What needs to be done: Extract all lines that hold "pumuveze" from the records below.

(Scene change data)
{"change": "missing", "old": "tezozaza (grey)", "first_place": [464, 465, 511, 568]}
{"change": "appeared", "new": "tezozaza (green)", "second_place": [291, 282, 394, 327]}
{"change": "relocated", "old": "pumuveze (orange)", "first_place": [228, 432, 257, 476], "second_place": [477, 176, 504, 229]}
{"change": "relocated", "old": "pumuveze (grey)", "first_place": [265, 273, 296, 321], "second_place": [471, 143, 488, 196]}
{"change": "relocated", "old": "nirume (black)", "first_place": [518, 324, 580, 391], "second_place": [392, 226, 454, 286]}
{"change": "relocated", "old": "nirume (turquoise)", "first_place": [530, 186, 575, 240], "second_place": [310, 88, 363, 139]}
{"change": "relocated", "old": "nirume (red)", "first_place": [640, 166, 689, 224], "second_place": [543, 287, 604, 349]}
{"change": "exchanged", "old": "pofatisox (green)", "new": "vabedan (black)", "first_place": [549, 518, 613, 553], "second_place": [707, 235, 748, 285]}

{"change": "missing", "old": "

Solution to the exercise:
{"change": "relocated", "old": "pumuveze (orange)", "first_place": [228, 432, 257, 476], "second_place": [477, 176, 504, 229]}
{"change": "relocated", "old": "pumuveze (grey)", "first_place": [265, 273, 296, 321], "second_place": [471, 143, 488, 196]}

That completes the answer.